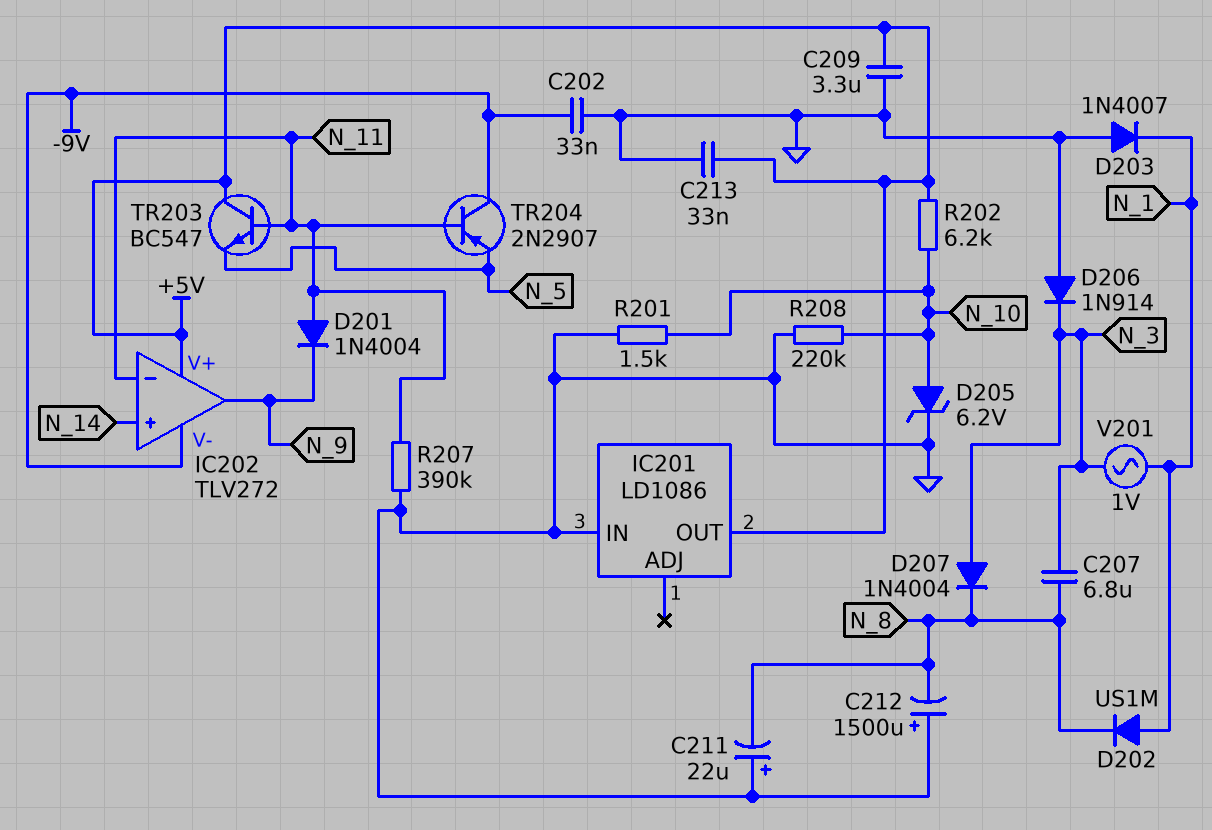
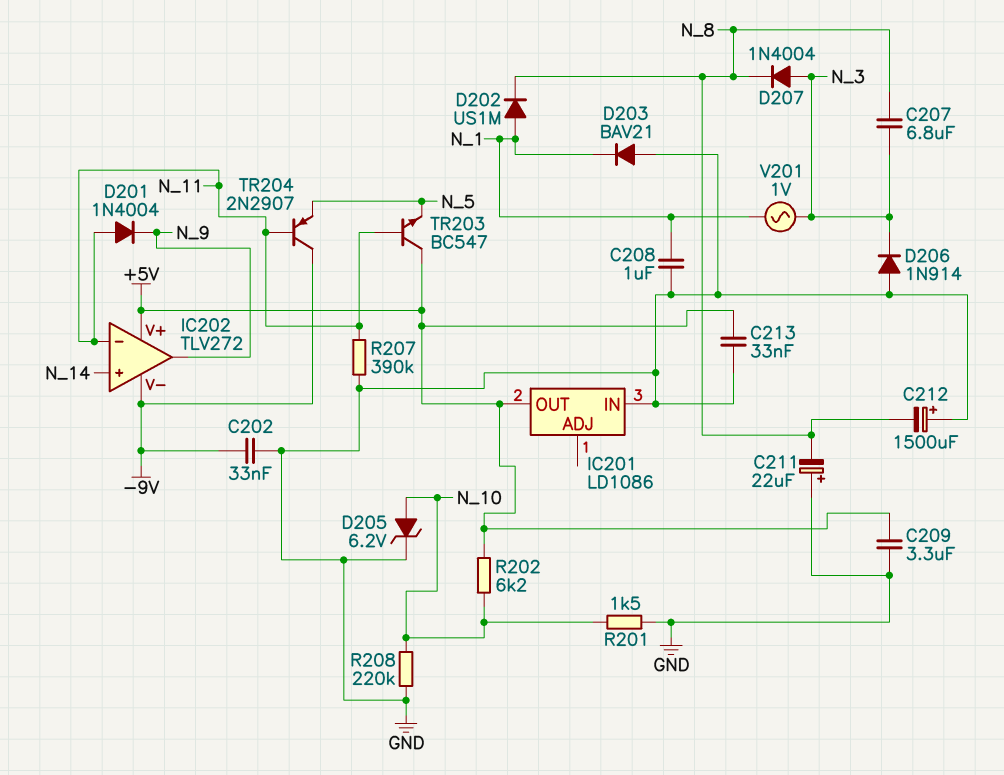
C208: none -> 1uF (GND, N_1)
D203: diode 1N4007 (A GND, K N_1) -> diode BAV21 (A GND, K N_1)

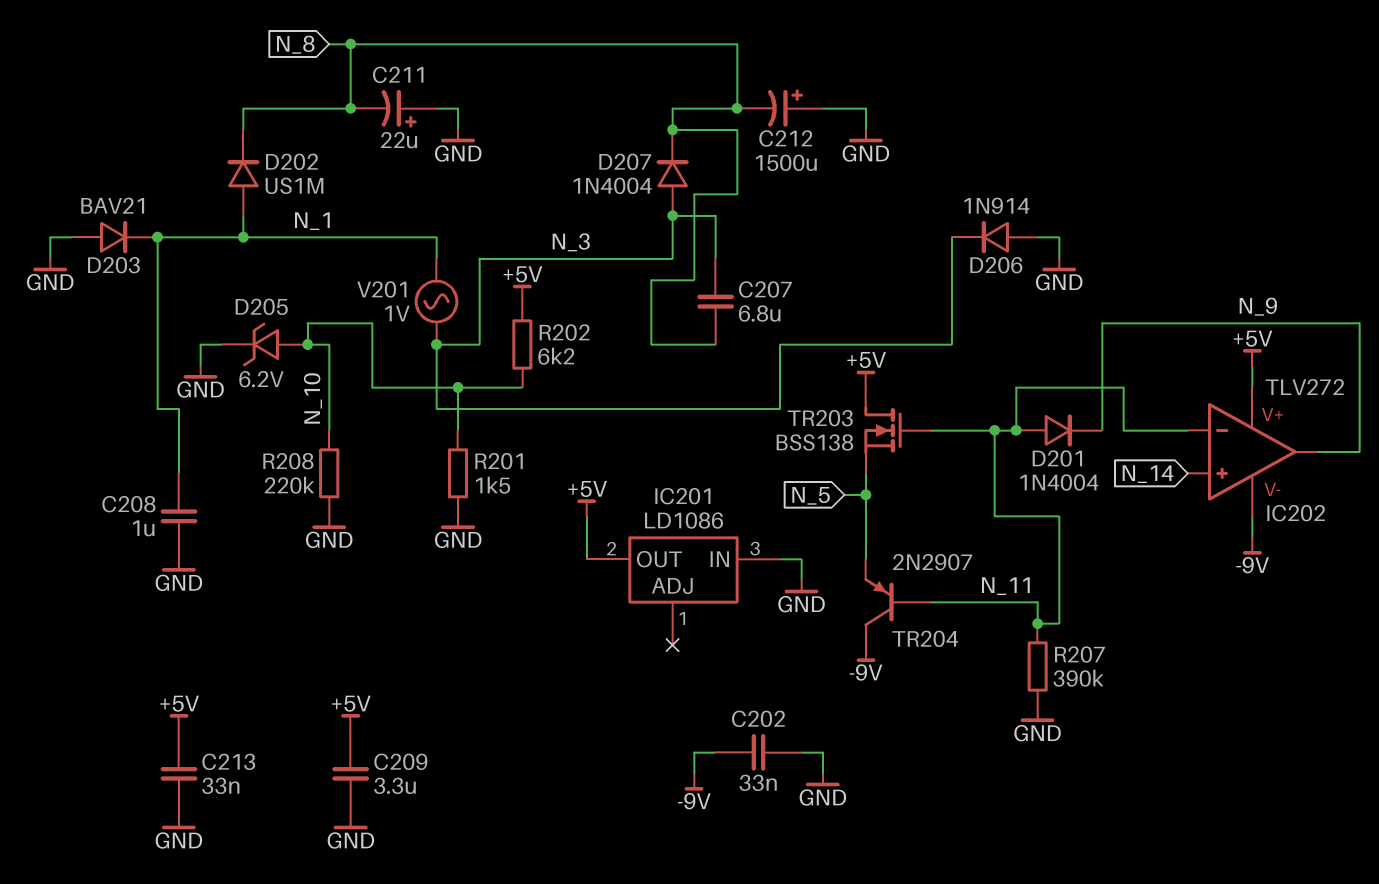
TR203: NPN BC547 (B N_11, C +5V, E N_5) -> NMOS BSS138 (G N_11, D +5V, S N_5)

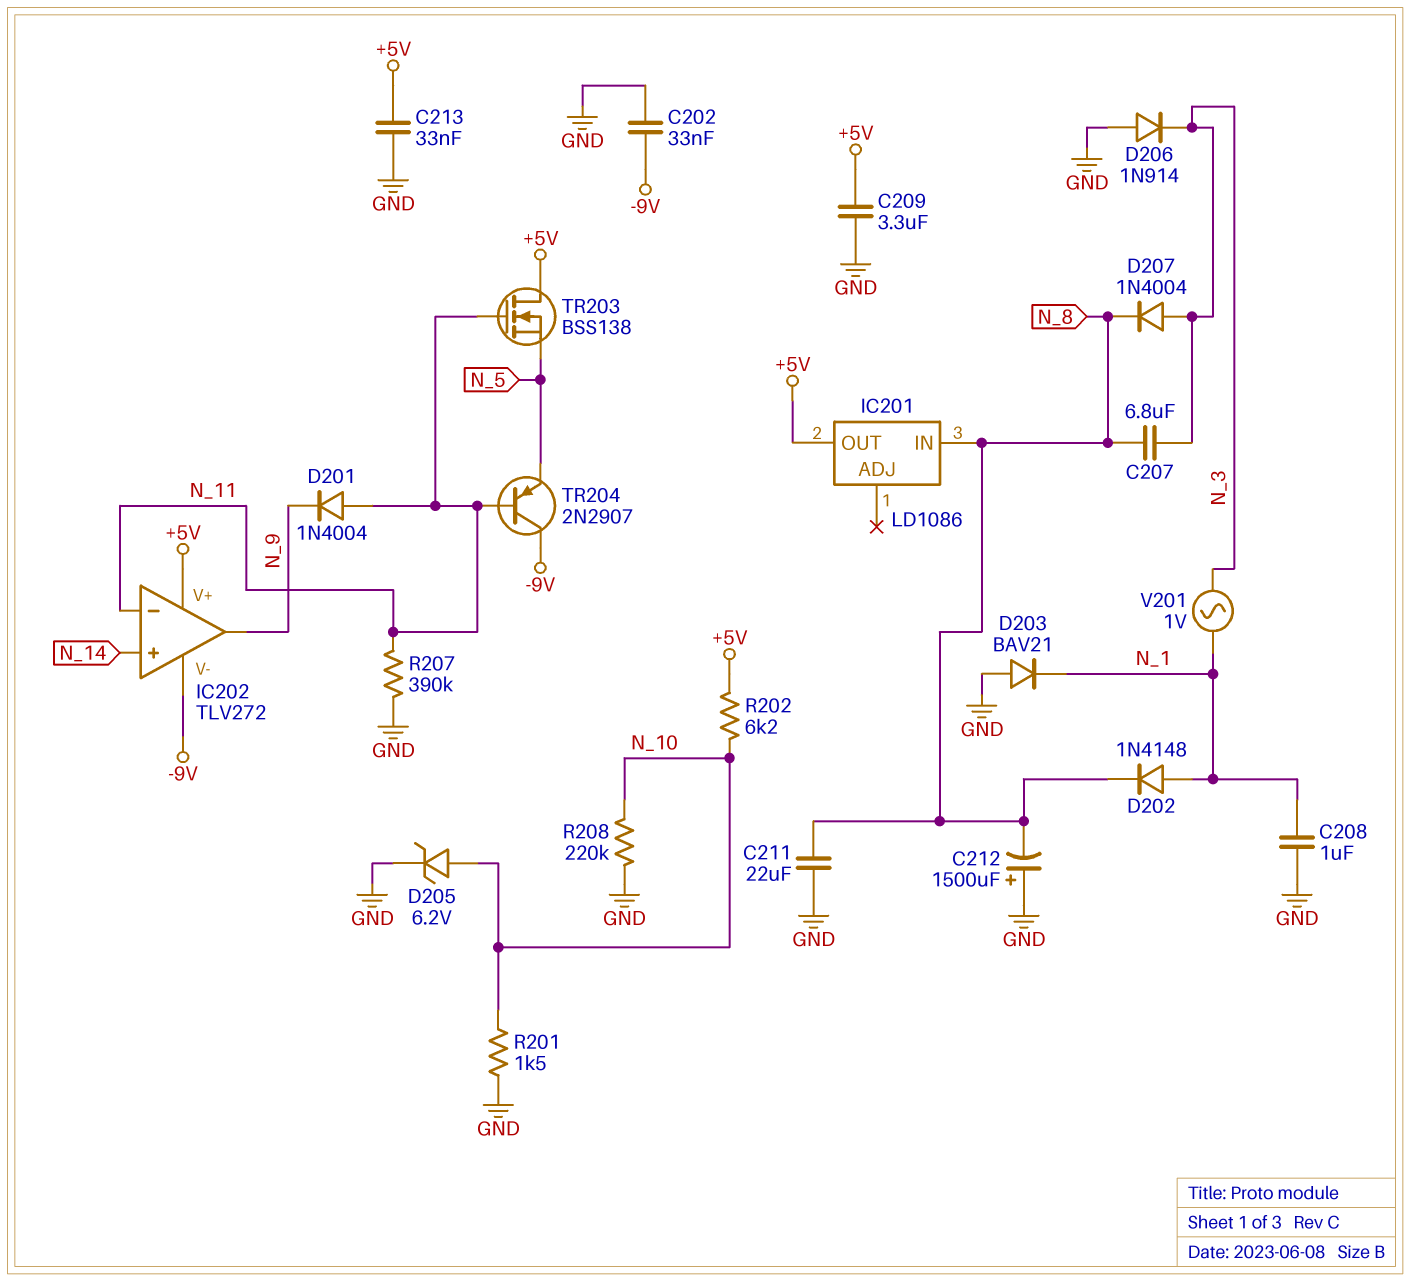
C211: 22uF (plus GND, minus N_8) -> 22uF (GND, N_8)
D202: diode US1M (A N_1, K N_8) -> diode 1N4148 (A N_1, K N_8)
IC201 pin IN: GND -> N_8

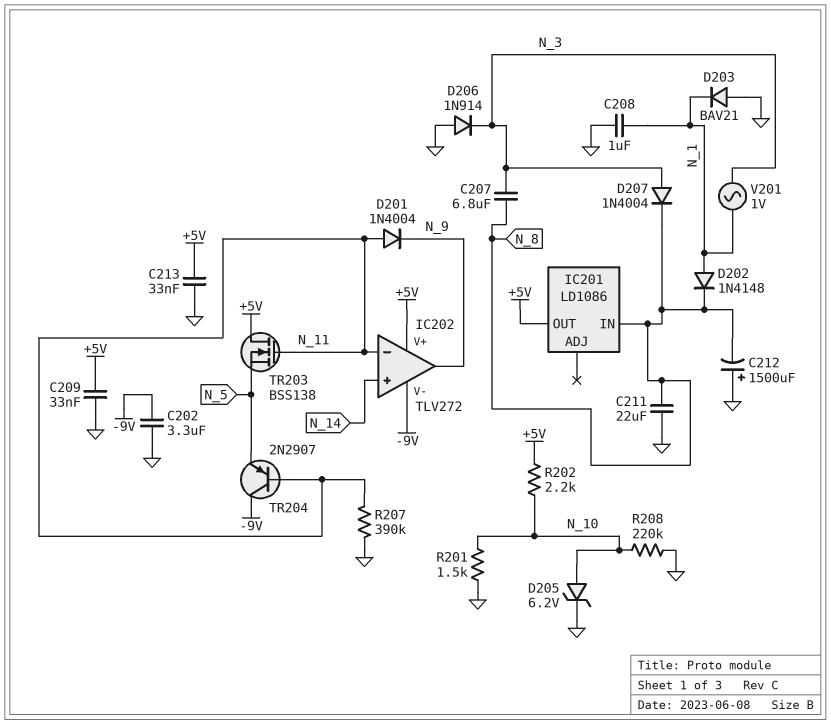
C202: 33nF (-9V, GND) -> 3.3uF (-9V, GND)
C209: 3.3uF (+5V, GND) -> 33nF (+5V, GND)
R202: 6.2k (+5V, N_10) -> 2.2k (+5V, N_10)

■ ■ ■ ■ ■ ■ ■

**Task brief:**
Lines that contain the string "diode" should be copied from the material above.

**Exercise result:**
D203: diode 1N4007 (A GND, K N_1) -> diode BAV21 (A GND, K N_1)
D202: diode US1M (A N_1, K N_8) -> diode 1N4148 (A N_1, K N_8)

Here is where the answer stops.